*** Opening Source data ***

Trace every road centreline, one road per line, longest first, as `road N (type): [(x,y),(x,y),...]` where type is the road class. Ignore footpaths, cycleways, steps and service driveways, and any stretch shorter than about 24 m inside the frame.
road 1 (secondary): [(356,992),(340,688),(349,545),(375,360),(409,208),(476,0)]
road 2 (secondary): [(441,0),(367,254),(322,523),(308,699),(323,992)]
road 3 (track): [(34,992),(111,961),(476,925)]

*** Closing Source data ***

The data above should be returned in full, exactly as written.

• _Solution below_:
Trace every road centreline, one road per line, longest first, as `road N (type): [(x,y),(x,y),...]` where type is the road class. Ignore footpaths, cycleways, steps and service driveways, and any stretch shorter than about 24 m inside the frame.
road 1 (secondary): [(356,992),(340,688),(349,545),(375,360),(409,208),(476,0)]
road 2 (secondary): [(441,0),(367,254),(322,523),(308,699),(323,992)]
road 3 (track): [(34,992),(111,961),(476,925)]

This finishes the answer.